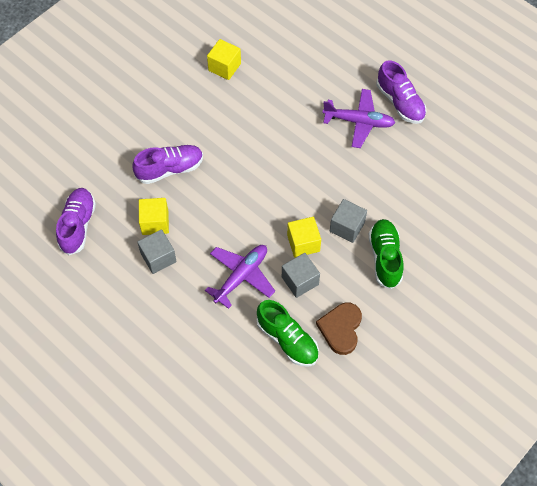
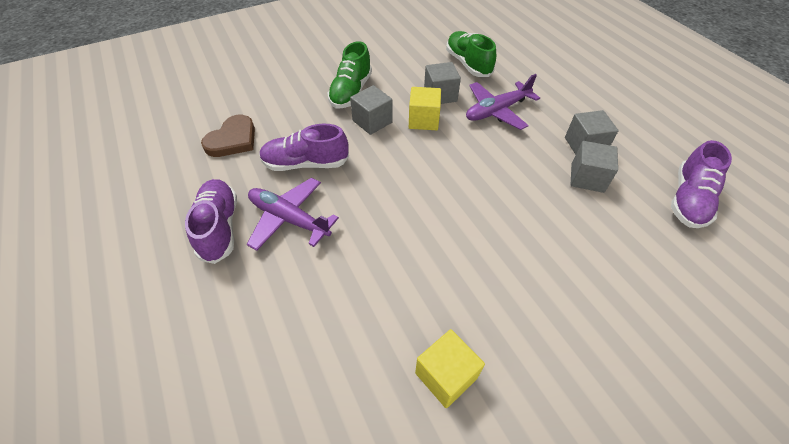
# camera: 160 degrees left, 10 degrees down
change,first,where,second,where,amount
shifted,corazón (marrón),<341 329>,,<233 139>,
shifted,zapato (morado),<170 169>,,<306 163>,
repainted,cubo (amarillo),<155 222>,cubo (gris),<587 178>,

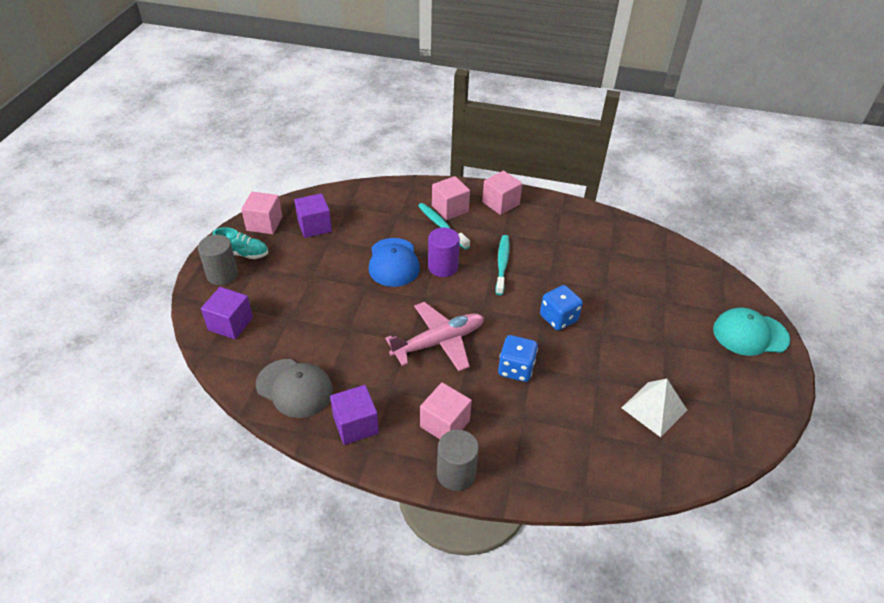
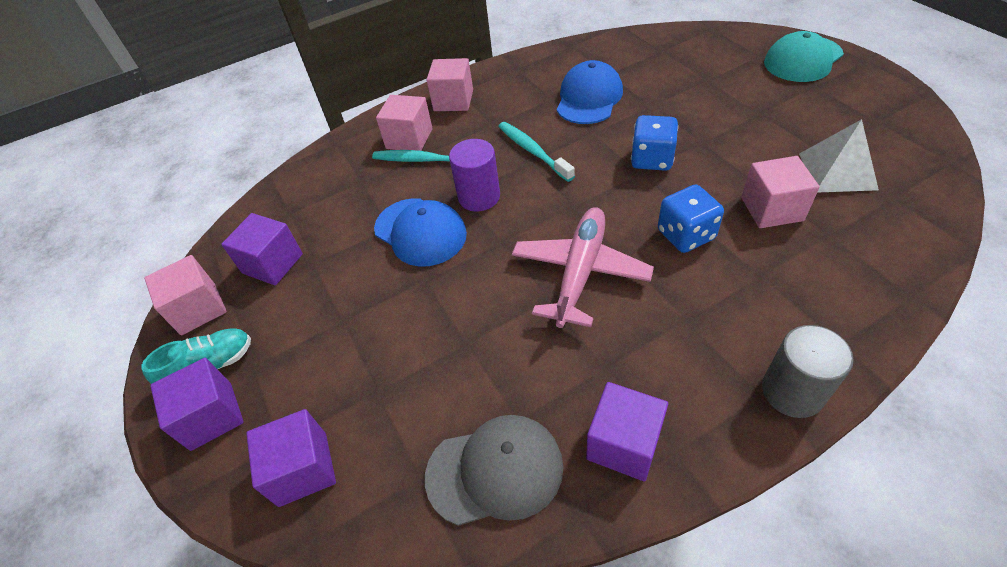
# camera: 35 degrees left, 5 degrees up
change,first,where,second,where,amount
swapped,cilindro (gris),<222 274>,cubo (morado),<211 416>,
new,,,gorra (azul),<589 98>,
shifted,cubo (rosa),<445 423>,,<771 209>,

WHAT YOU ARE ASKED TO DO — Pull every line holding "cubo" out of the records.

SOLUTION TO THIS TASK —
repainted,cubo (amarillo),<155 222>,cubo (gris),<587 178>,
swapped,cilindro (gris),<222 274>,cubo (morado),<211 416>,
shifted,cubo (rosa),<445 423>,,<771 209>,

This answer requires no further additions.